Start of Block

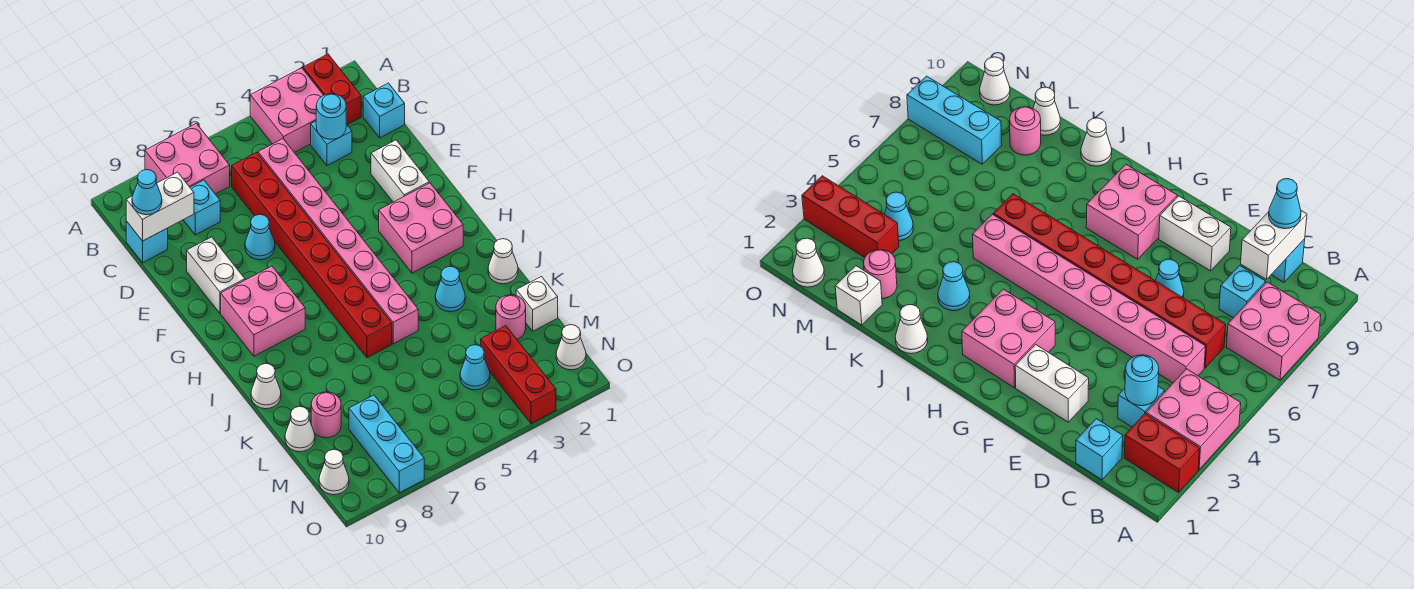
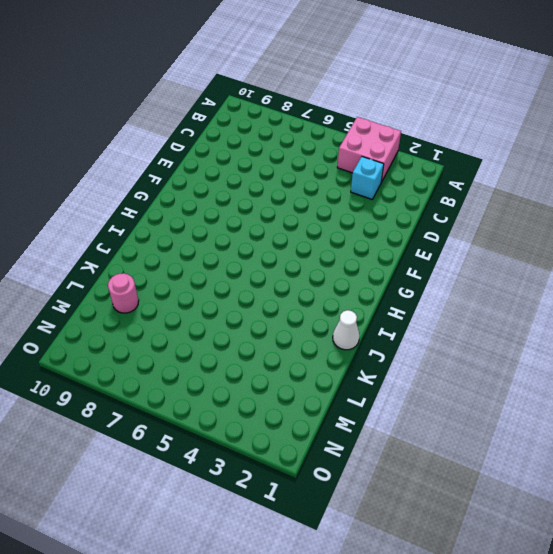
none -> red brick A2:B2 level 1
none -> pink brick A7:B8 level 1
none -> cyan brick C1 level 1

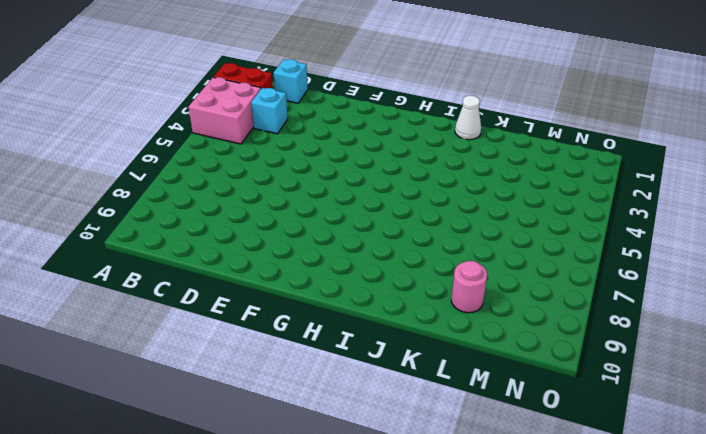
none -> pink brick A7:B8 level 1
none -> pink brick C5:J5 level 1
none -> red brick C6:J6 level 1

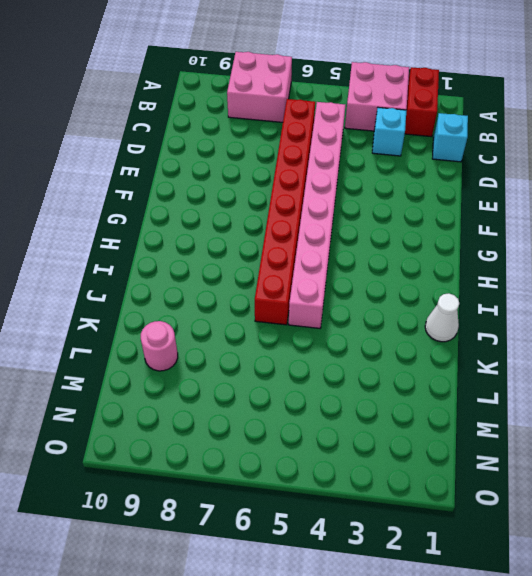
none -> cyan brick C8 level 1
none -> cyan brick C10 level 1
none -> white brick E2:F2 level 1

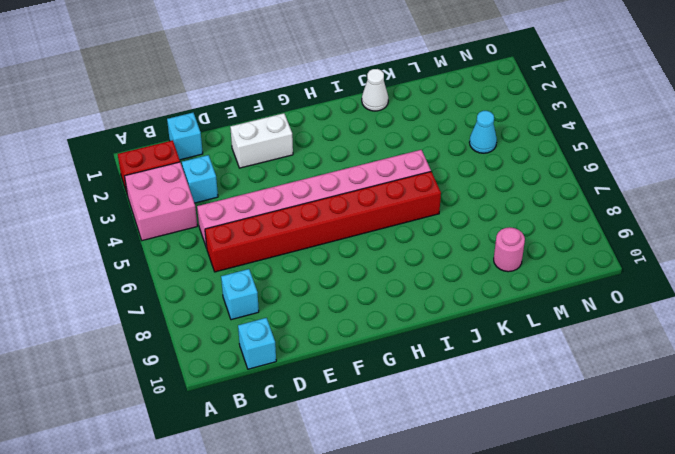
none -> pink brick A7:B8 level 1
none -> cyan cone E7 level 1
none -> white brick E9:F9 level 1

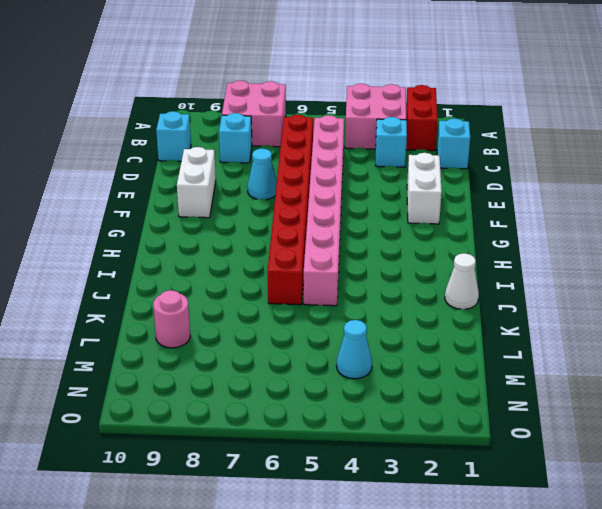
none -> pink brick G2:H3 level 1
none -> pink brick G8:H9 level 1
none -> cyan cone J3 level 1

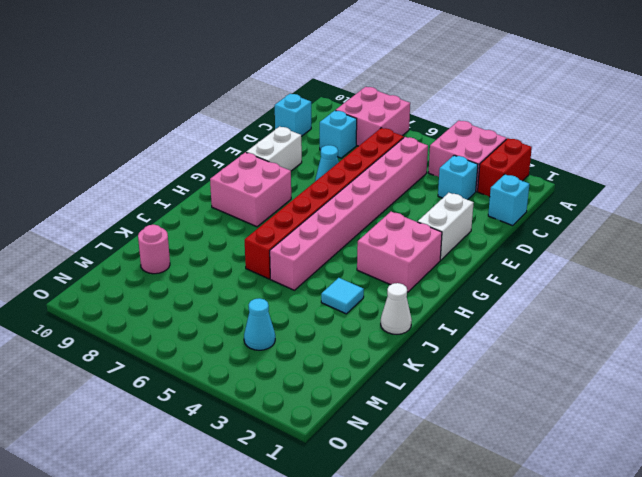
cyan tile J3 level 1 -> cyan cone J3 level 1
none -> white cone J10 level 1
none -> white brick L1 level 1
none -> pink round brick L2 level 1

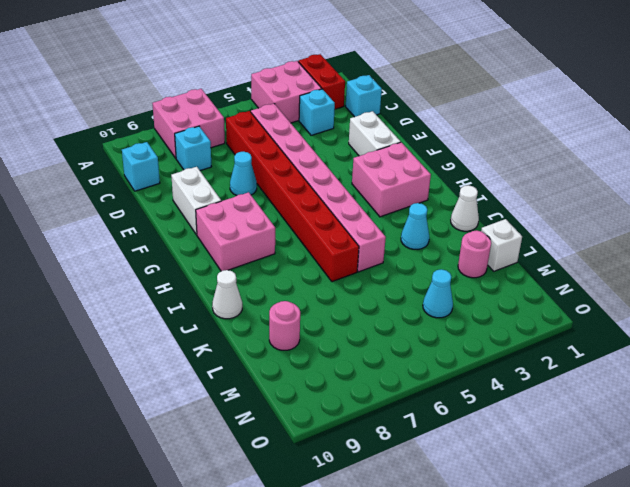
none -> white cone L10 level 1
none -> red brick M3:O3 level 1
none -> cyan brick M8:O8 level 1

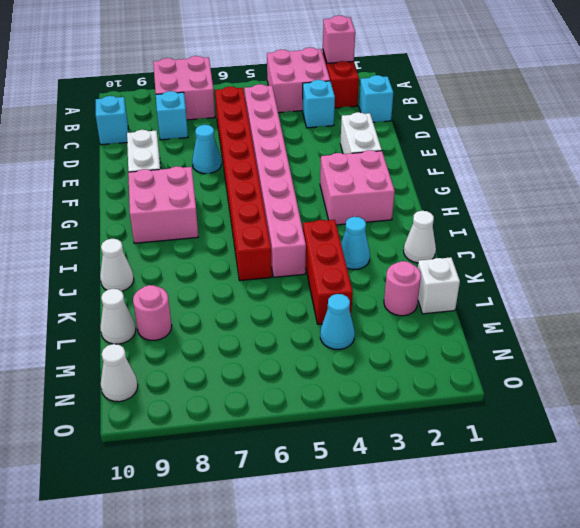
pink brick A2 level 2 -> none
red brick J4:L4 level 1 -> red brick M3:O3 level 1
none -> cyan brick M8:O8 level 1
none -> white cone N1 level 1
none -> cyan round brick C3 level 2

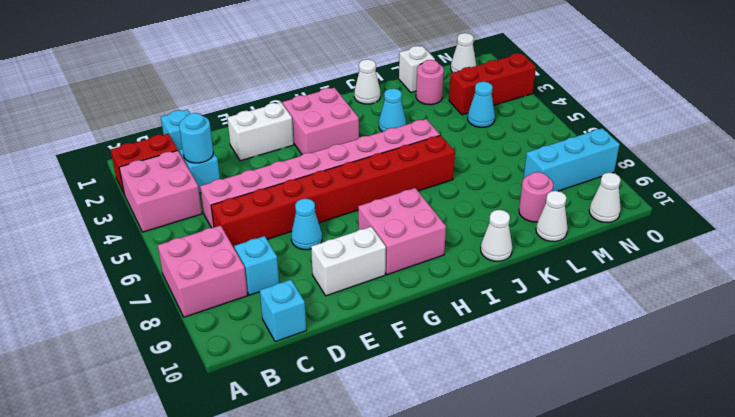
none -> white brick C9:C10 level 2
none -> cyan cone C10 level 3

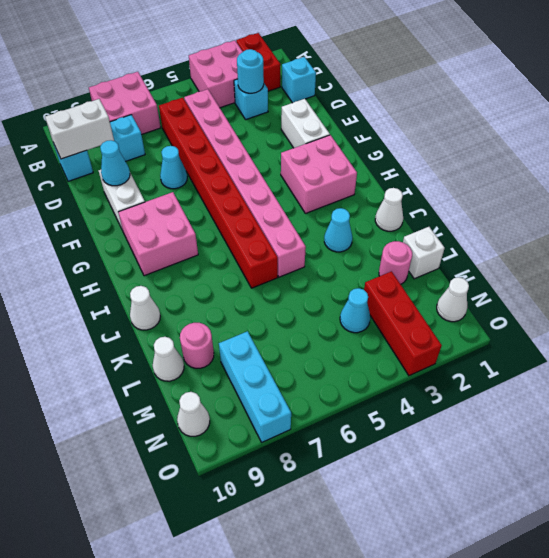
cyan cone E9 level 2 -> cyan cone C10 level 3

End of Block

▶ **WHAT IS EXPECTED**
Starting with the opening line of the listing, write out each line exactly until the line that contains "none -> pink round brick L2 level 1" has been included; skip the pictures.

▶ **RESULT FOR THIS EXERCISE**
none -> red brick A2:B2 level 1
none -> pink brick A7:B8 level 1
none -> cyan brick C1 level 1

none -> pink brick A7:B8 level 1
none -> pink brick C5:J5 level 1
none -> red brick C6:J6 level 1

none -> cyan brick C8 level 1
none -> cyan brick C10 level 1
none -> white brick E2:F2 level 1

none -> pink brick A7:B8 level 1
none -> cyan cone E7 level 1
none -> white brick E9:F9 level 1

none -> pink brick G2:H3 level 1
none -> pink brick G8:H9 level 1
none -> cyan cone J3 level 1

cyan tile J3 level 1 -> cyan cone J3 level 1
none -> white cone J10 level 1
none -> white brick L1 level 1
none -> pink round brick L2 level 1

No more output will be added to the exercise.